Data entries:
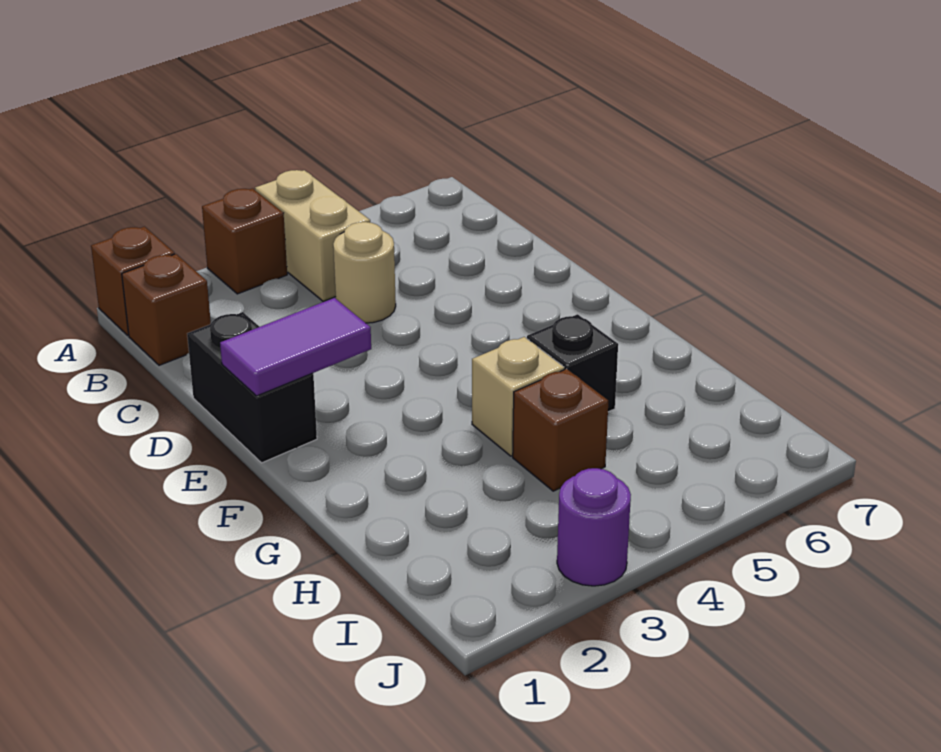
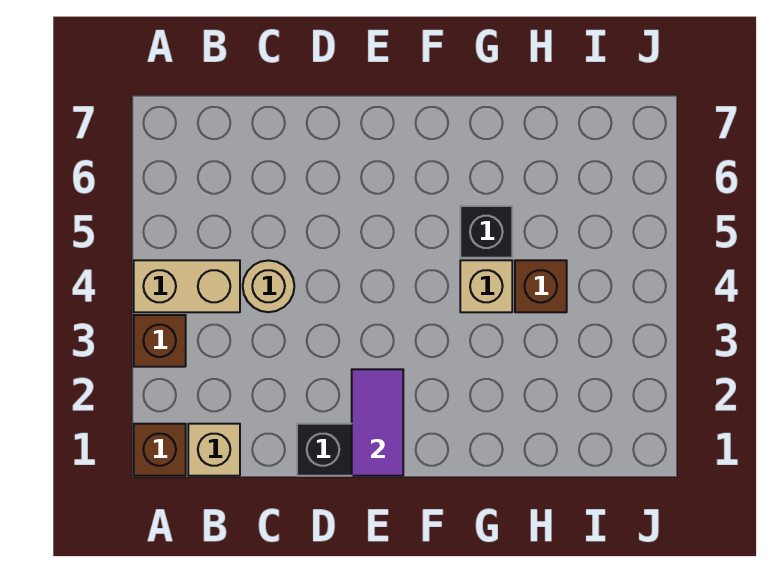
brown brick B1 level 1 -> tan brick B1 level 1
purple round brick J3 level 1 -> none

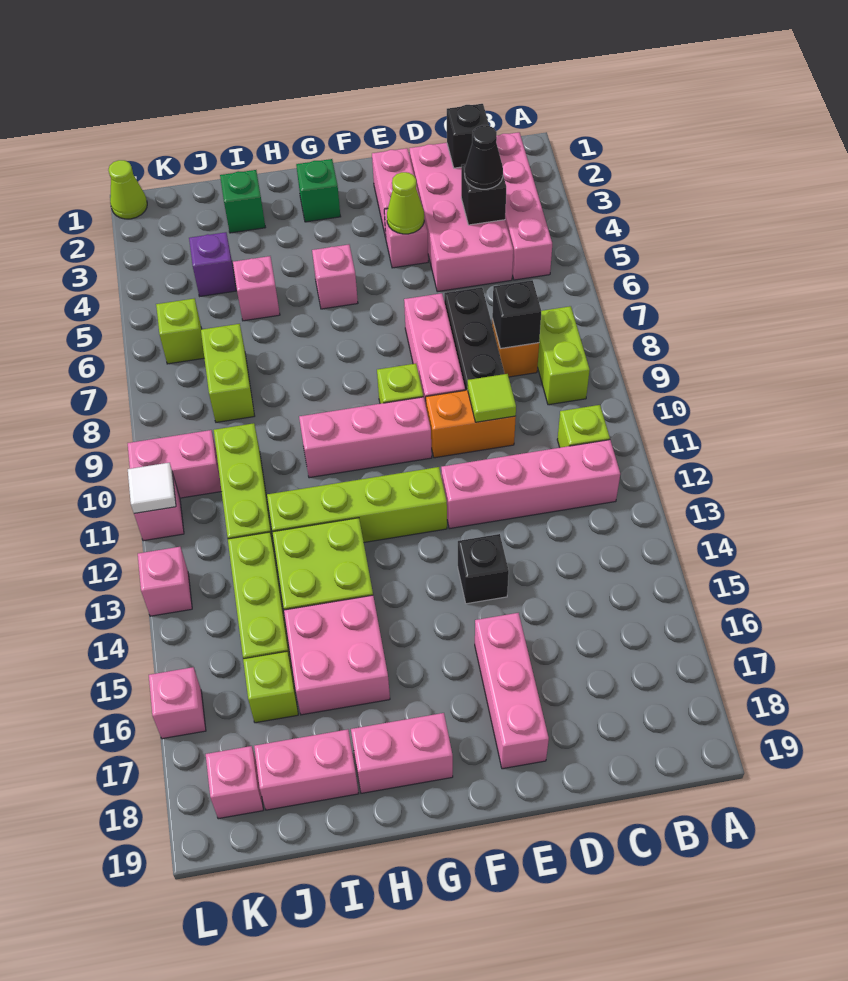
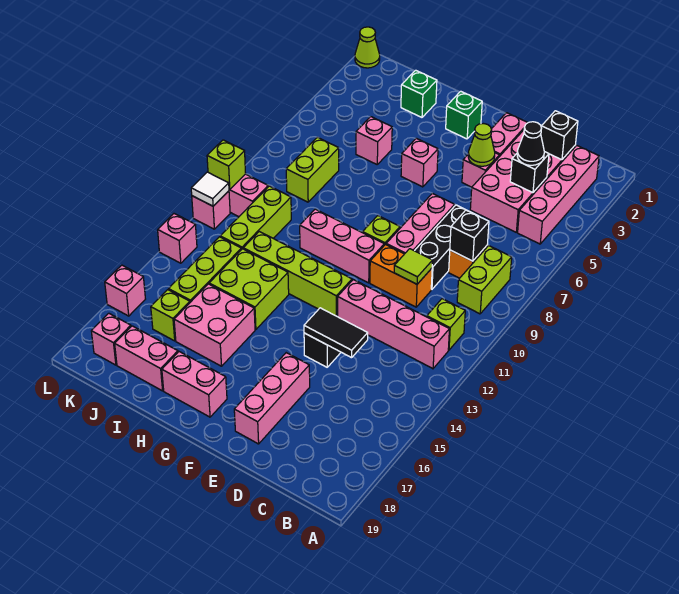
none -> black tile D14:E14 level 2
purple brick J4 level 1 -> none
lime brick K6 level 1 -> lime brick L10 level 2

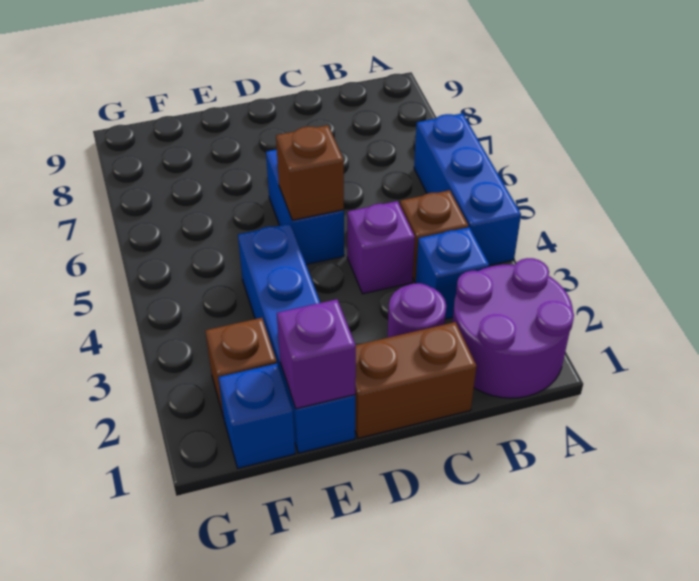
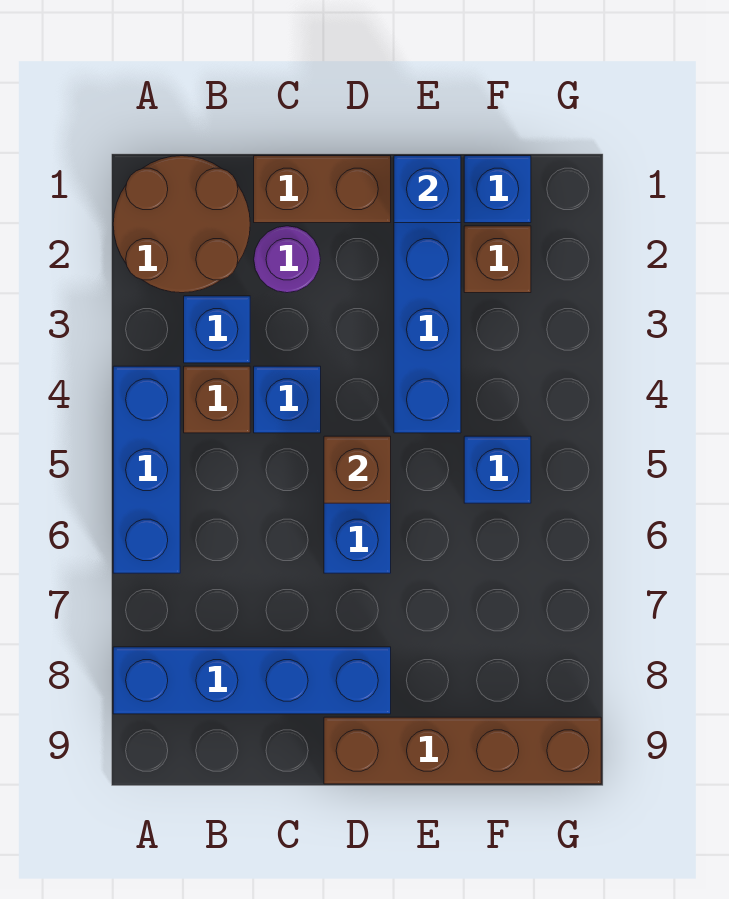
purple round brick A1:B2 level 1 -> brown round brick A1:B2 level 1
none -> blue brick A8:D8 level 1
purple brick C4 level 1 -> blue brick C4 level 1
none -> brown brick D9:G9 level 1
purple brick E1 level 2 -> blue brick E1 level 2
none -> blue brick F5 level 1

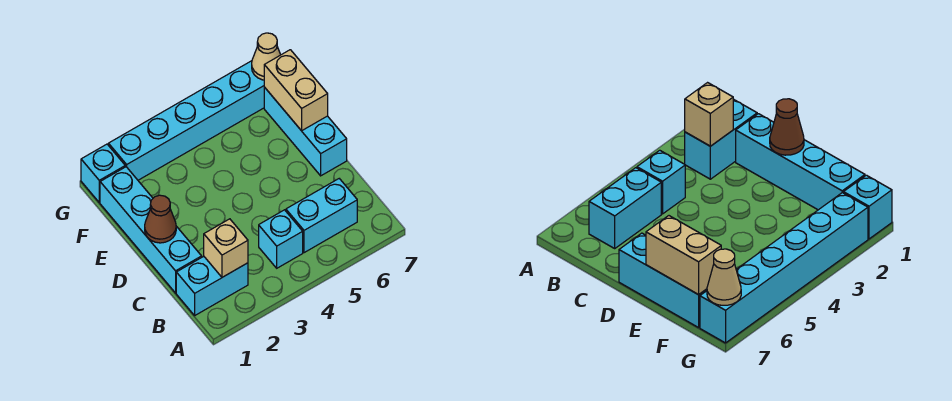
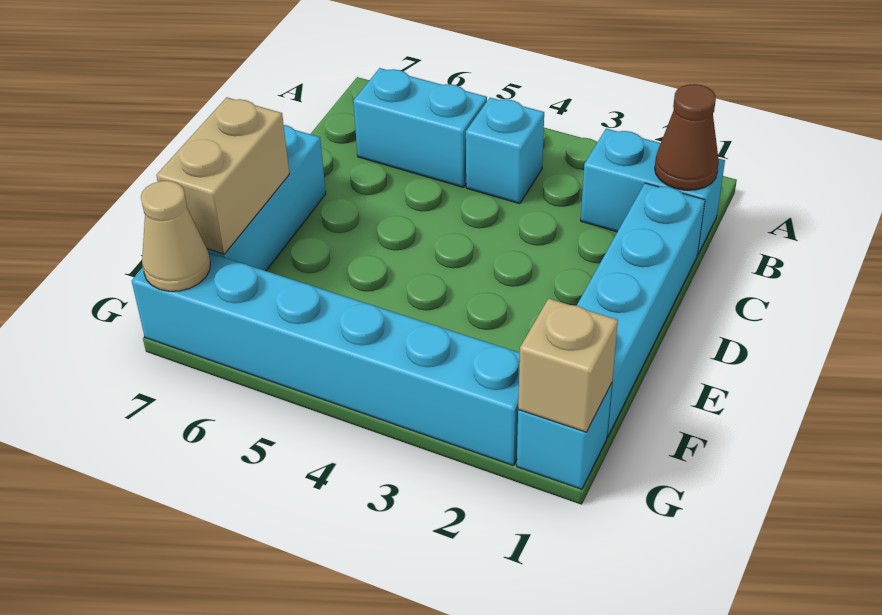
tan brick B2 level 2 -> tan brick G1 level 2
brown cone D1 level 2 -> brown cone B1 level 2

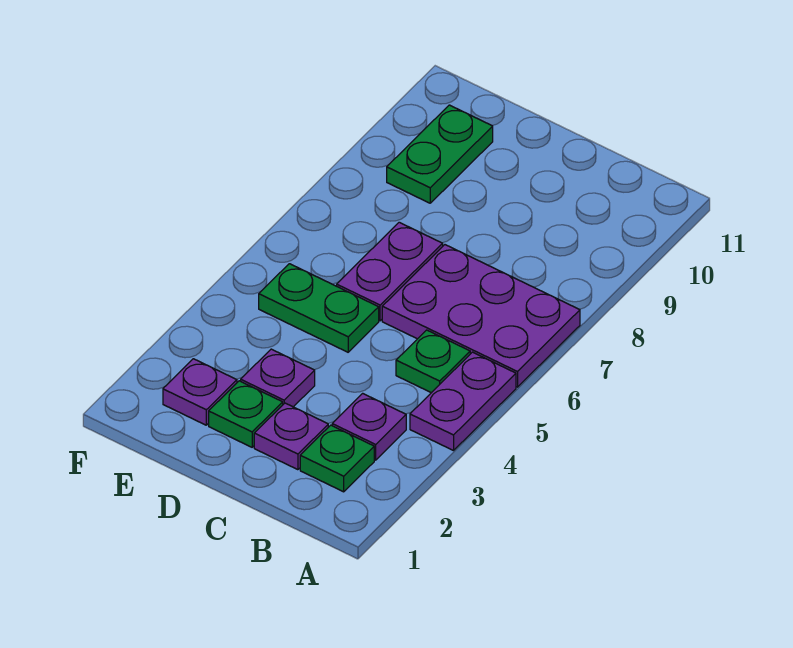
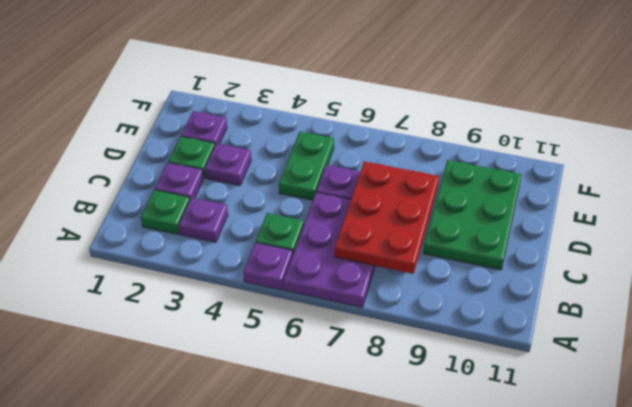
purple plate A4:A5 level 1 -> purple plate A5 level 1
none -> red plate B7:D8 level 2
green plate E9:E10 level 1 -> green plate C9:E10 level 1

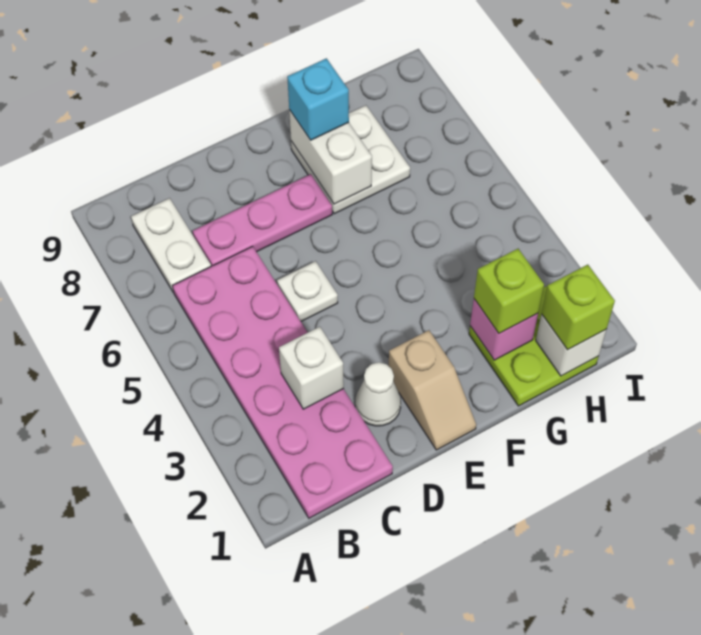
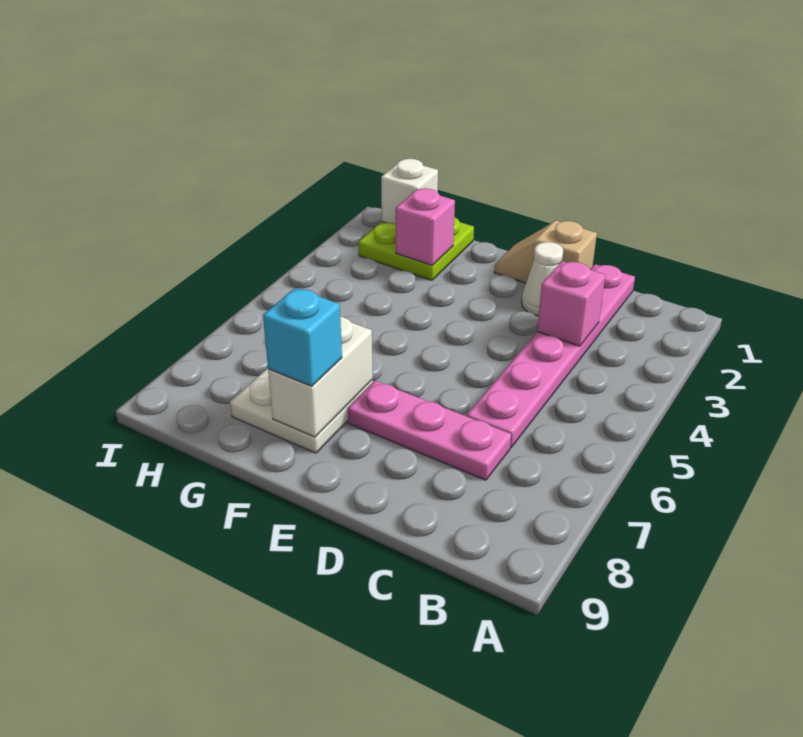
pink plate B1:C6 level 1 -> pink plate C1:C6 level 1
white plate B7:B8 level 1 -> none
white brick C3 level 2 -> pink brick C3 level 2
white plate D5 level 1 -> none
tan slope E1:E2 level 1 top 2 -> tan slope D1:E1 level 1 top D
lime brick G2 level 3 -> none
lime brick H1 level 3 -> none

• ACTIVITY:
Between and including the line with "brown cone D1" and the line with "white plate D5 level 1 -> none", repeat every line exactly as it appears above, with pictures left out.

• SOLVED PROBLEM:
brown cone D1 level 2 -> brown cone B1 level 2

purple plate A4:A5 level 1 -> purple plate A5 level 1
none -> red plate B7:D8 level 2
green plate E9:E10 level 1 -> green plate C9:E10 level 1

pink plate B1:C6 level 1 -> pink plate C1:C6 level 1
white plate B7:B8 level 1 -> none
white brick C3 level 2 -> pink brick C3 level 2
white plate D5 level 1 -> none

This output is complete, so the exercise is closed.